Stored records:
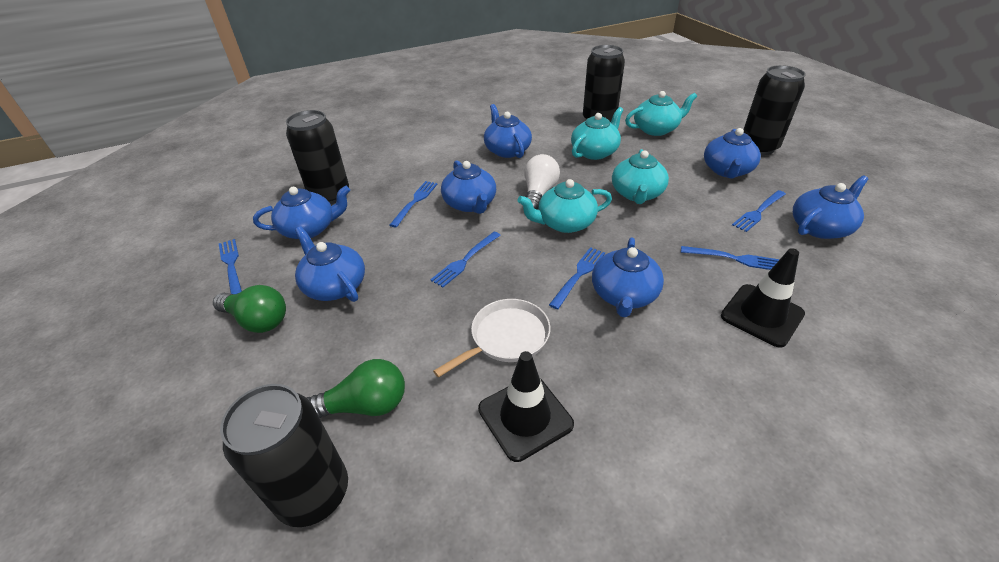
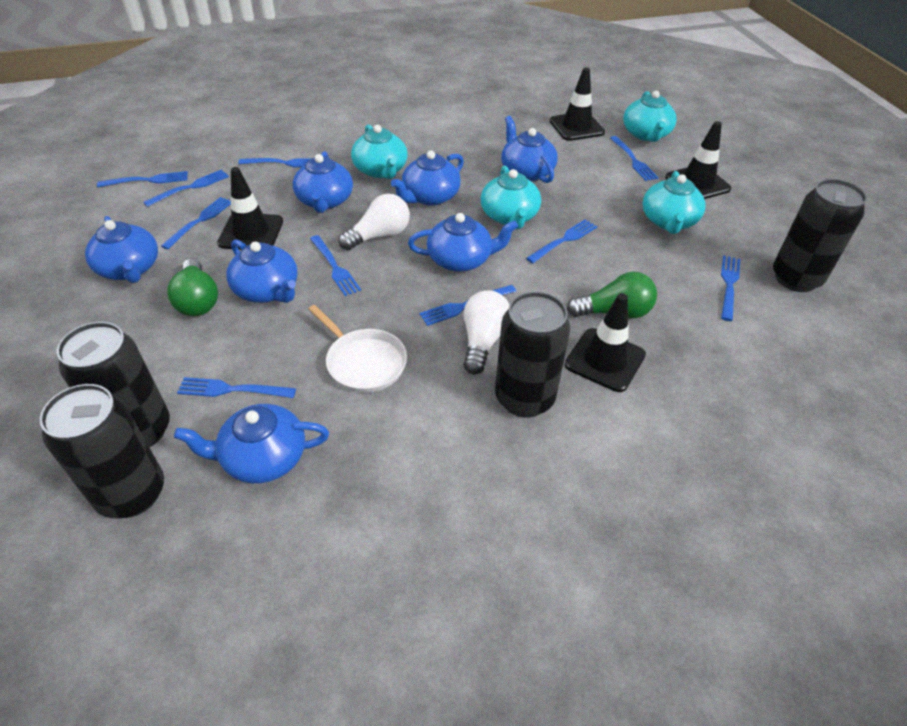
black traffic cone: 2 -> 4
blue fork: 6 -> 10
white light bulb: 1 -> 2

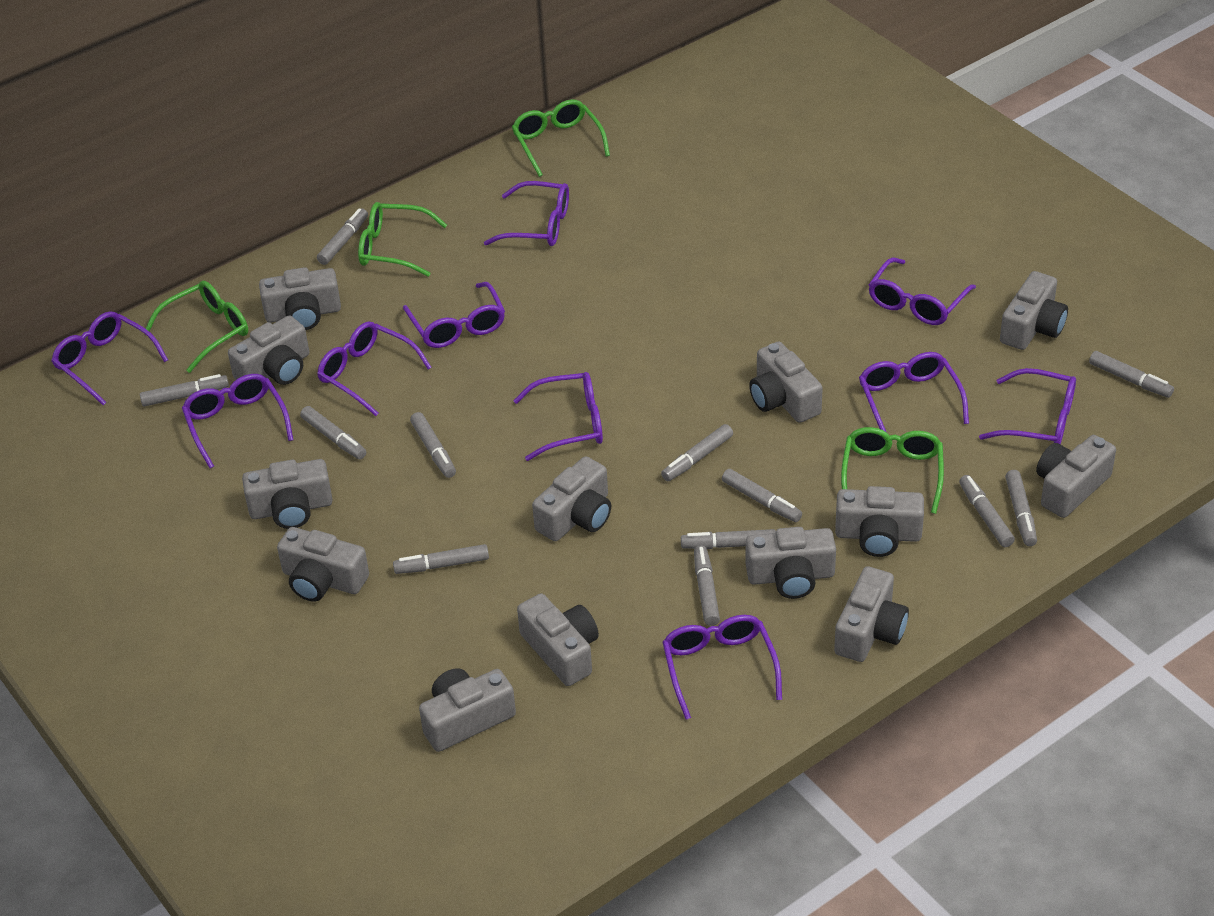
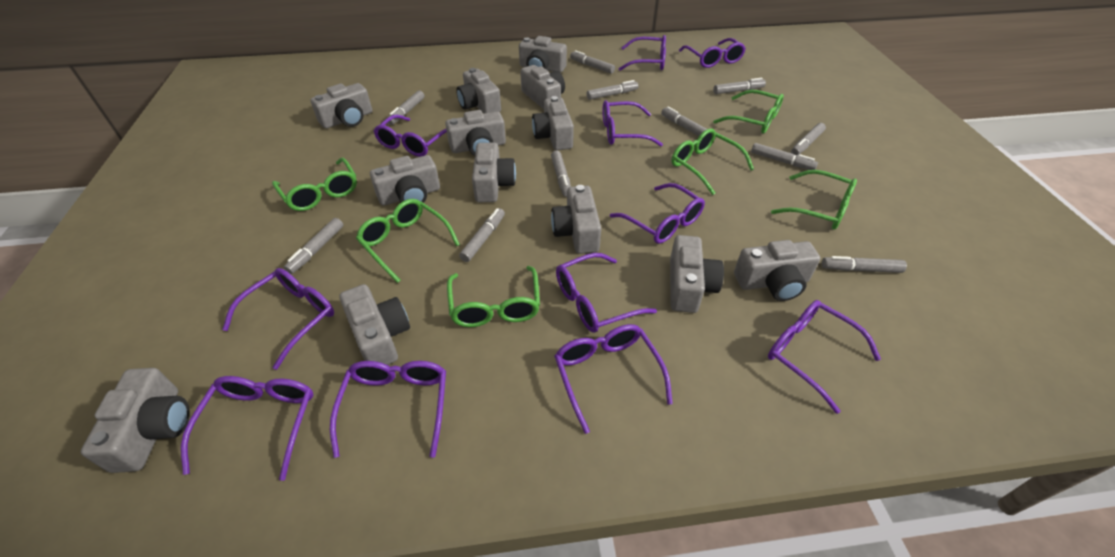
green glasses: 4 -> 6
grey marker: 12 -> 11
purple glasses: 10 -> 11

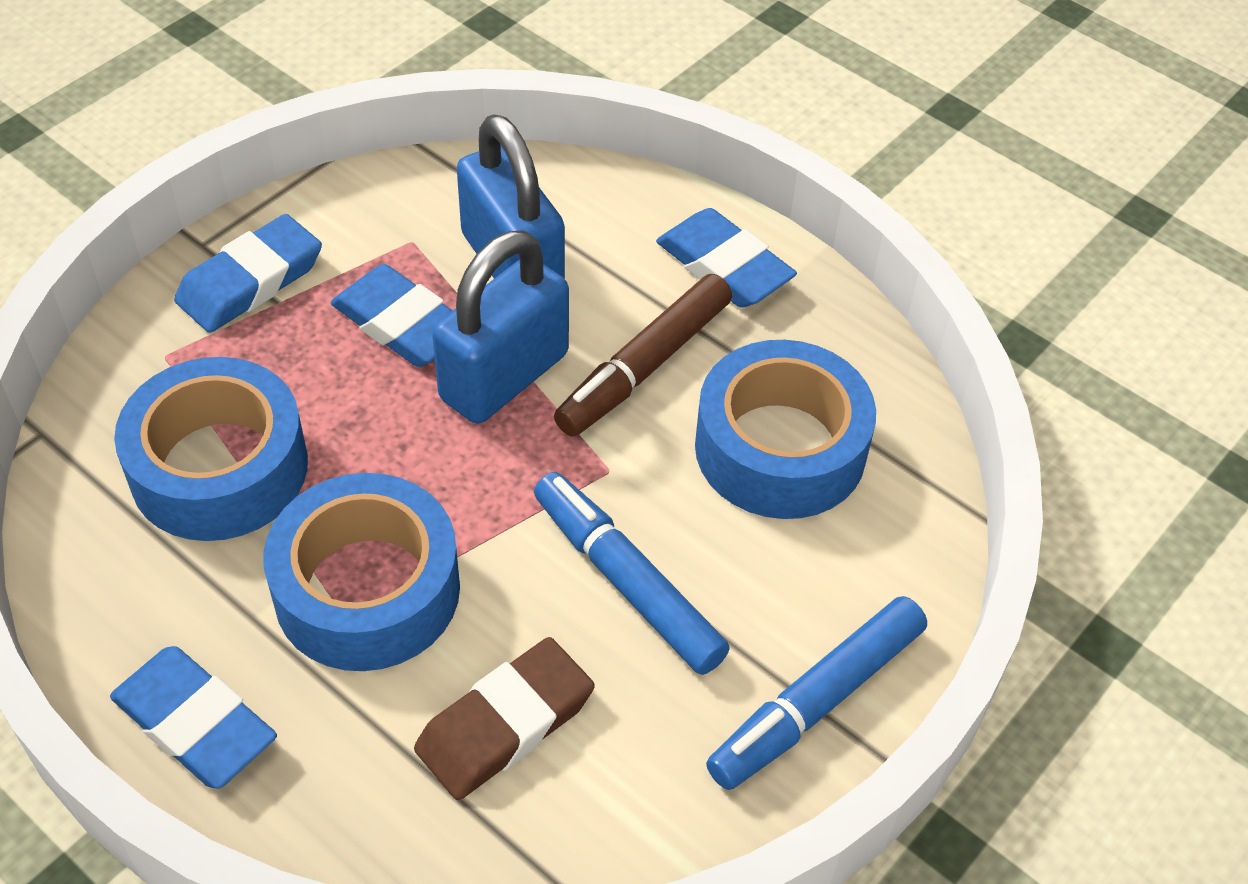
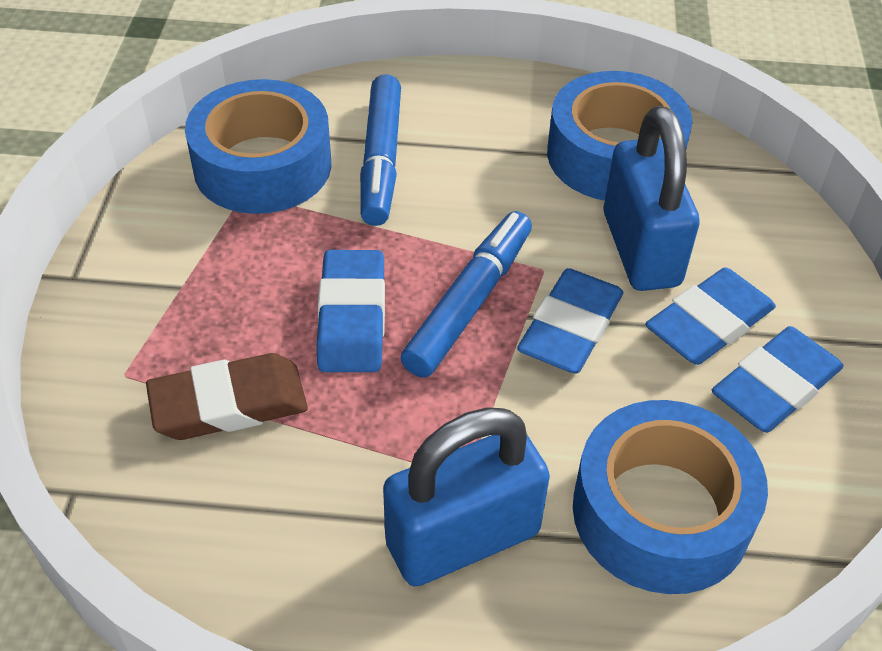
brown marker: 1 -> 0

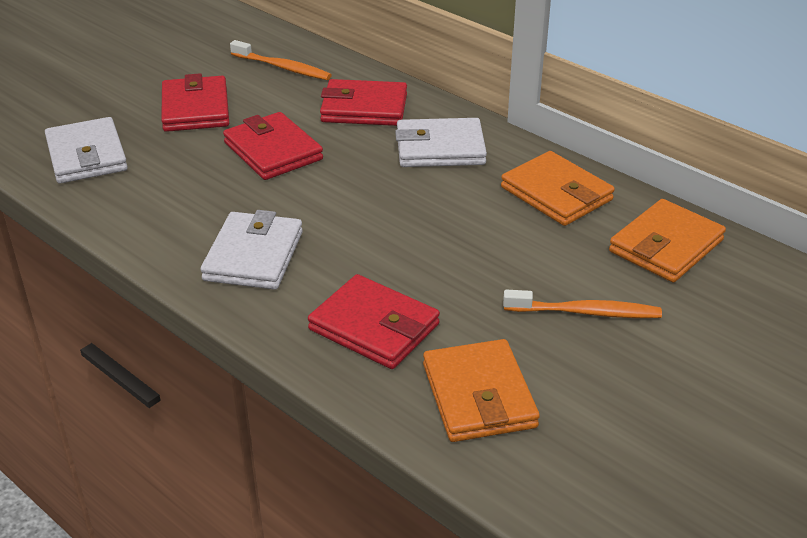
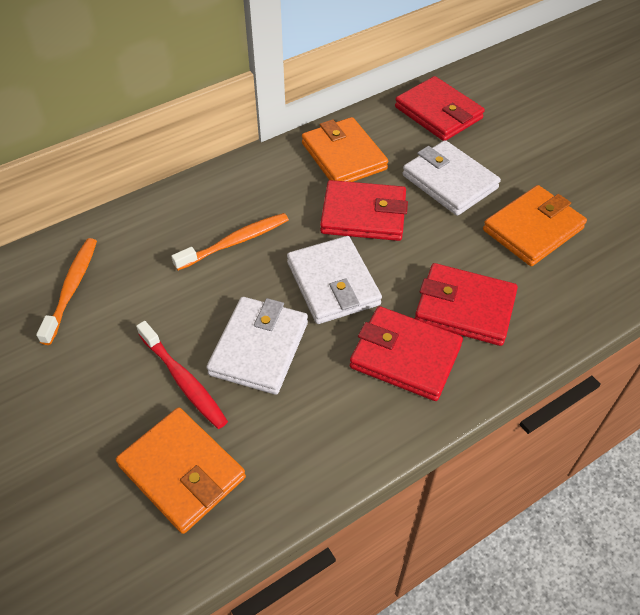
red toothbrush: 0 -> 1

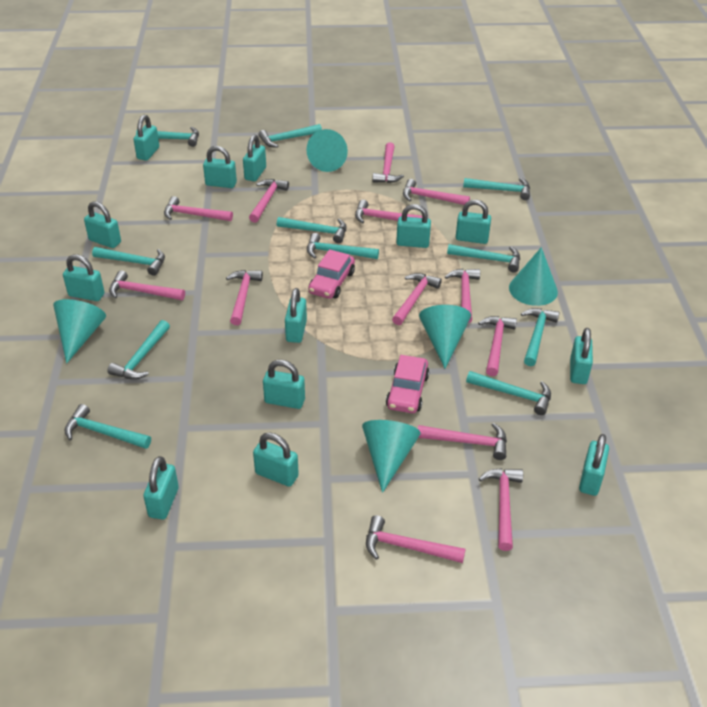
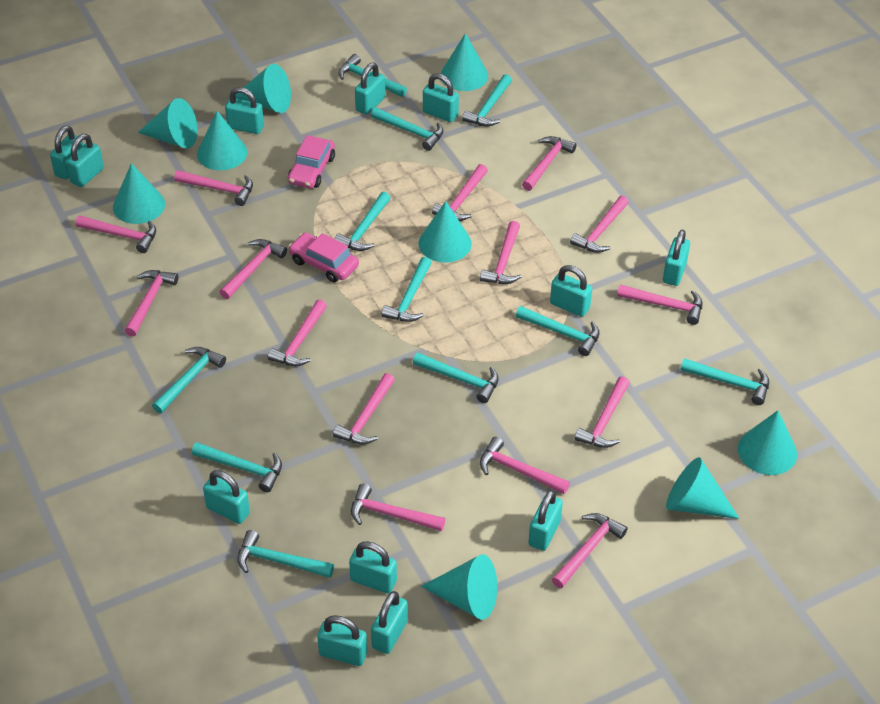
pink hammer: 13 -> 15
turquoise cone: 5 -> 9
turquoise padlock: 13 -> 12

> _TASK TO COMPLETE_: If the string "cone" is in a line of the entries, pick that line out.

> _OUTPUT FOR THIS EXERCISE_:
black traffic cone: 2 -> 4
turquoise cone: 5 -> 9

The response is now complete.